• _Assigned task_
From the line that holds "R4: 180 (VA, VE) -> 270 (VA, VE)" down to the last line of the listing below, reproduce each line exactly and nothing more, omitting pictures.

────

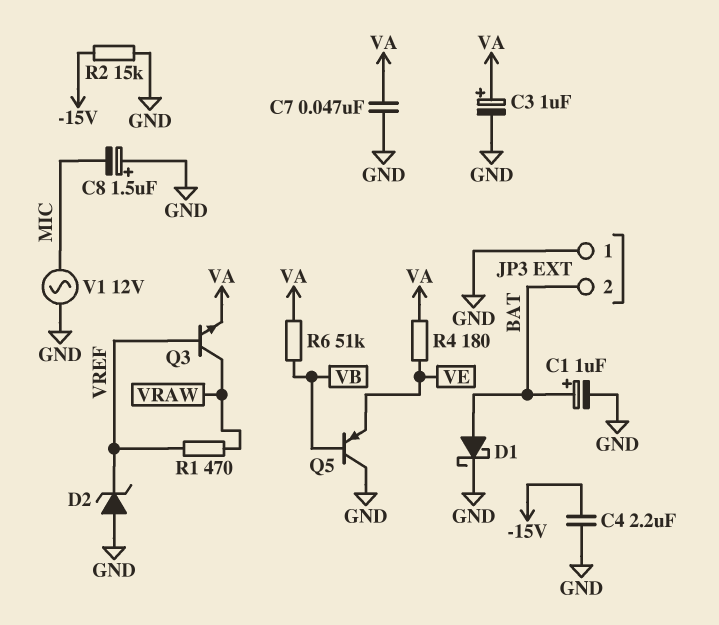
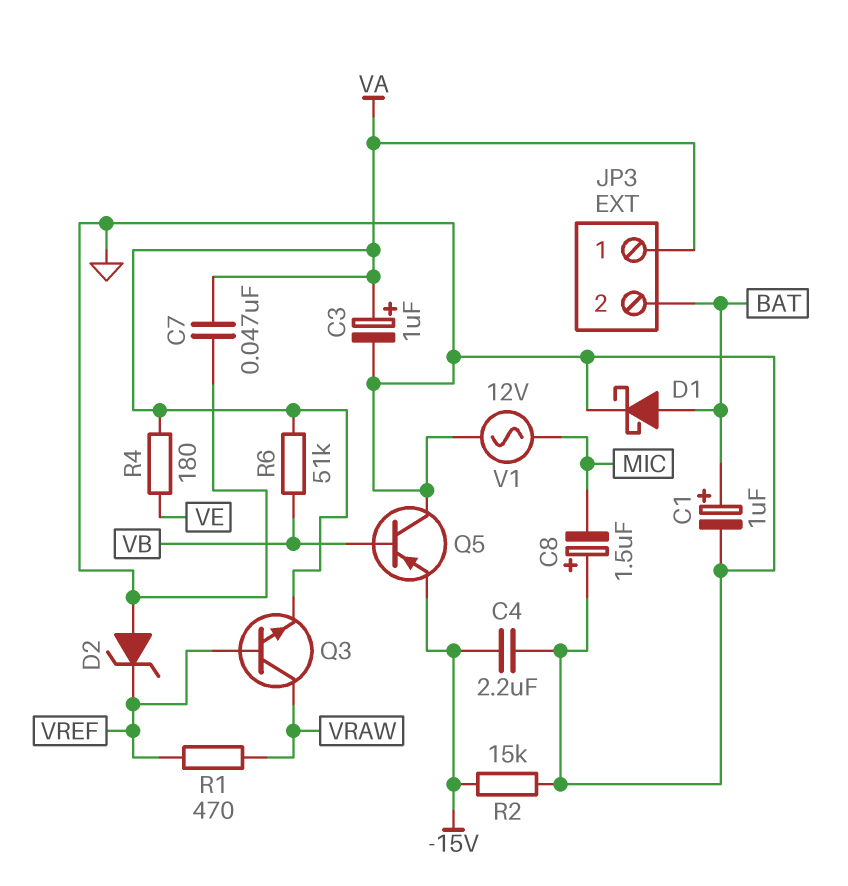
JP3 pin 1: GND -> VA
Q5: PNP (B VB, C GND, E VE) -> PNP (B VB, C GND, E -15V)

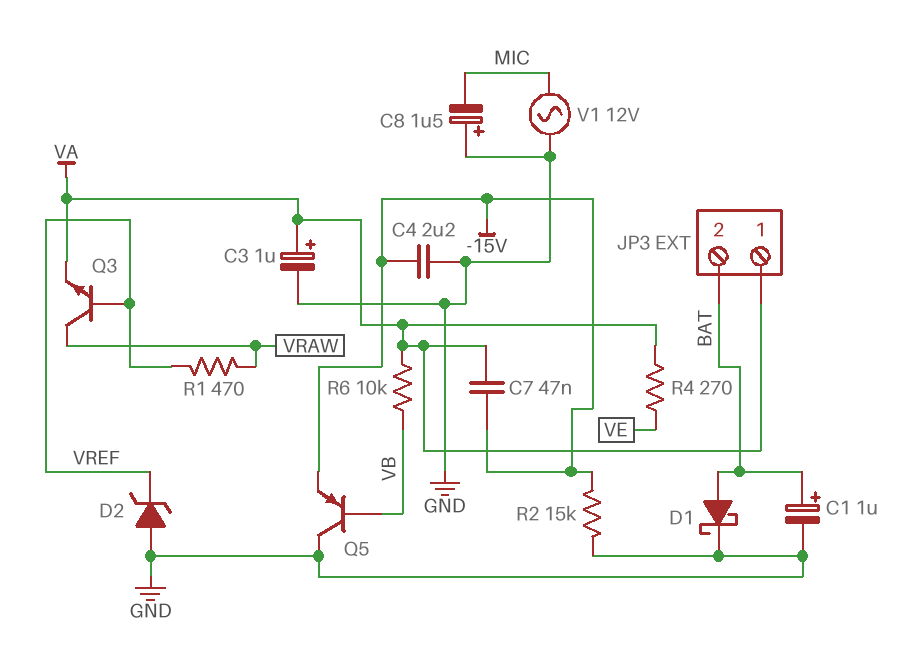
C7: 47nF (GND, VA) -> 47nF (-15V, VA)
R4: 180 (VA, VE) -> 270 (VA, VE)
R6: 51k (VA, VB) -> 10k (VA, VB)

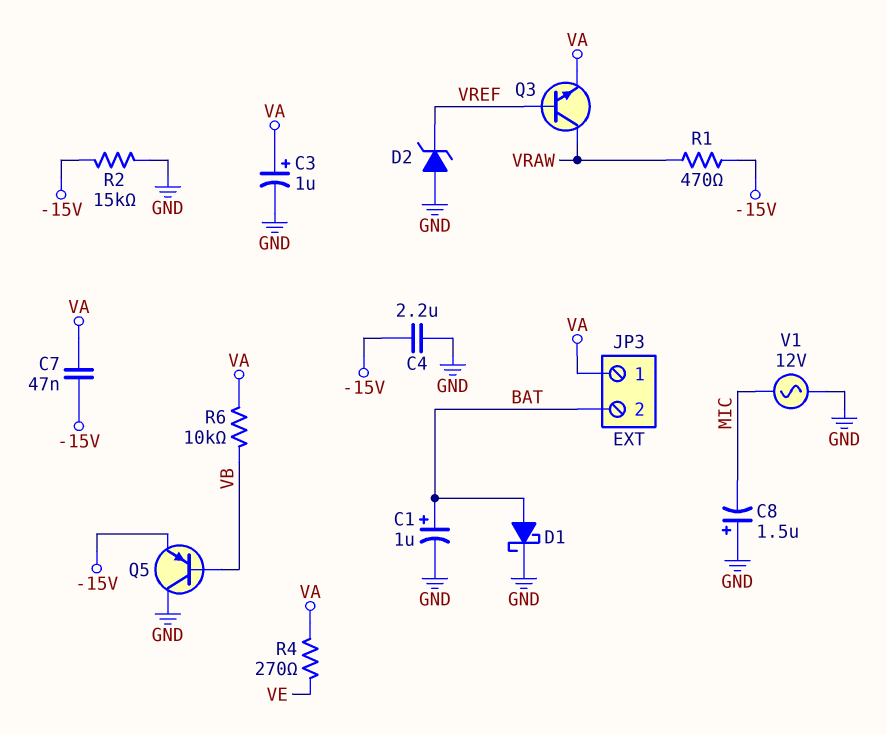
R1: 470 (VRAW, VREF) -> 470 (-15V, VRAW)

────

• _Solution to the exercise_
R4: 180 (VA, VE) -> 270 (VA, VE)
R6: 51k (VA, VB) -> 10k (VA, VB)

R1: 470 (VRAW, VREF) -> 470 (-15V, VRAW)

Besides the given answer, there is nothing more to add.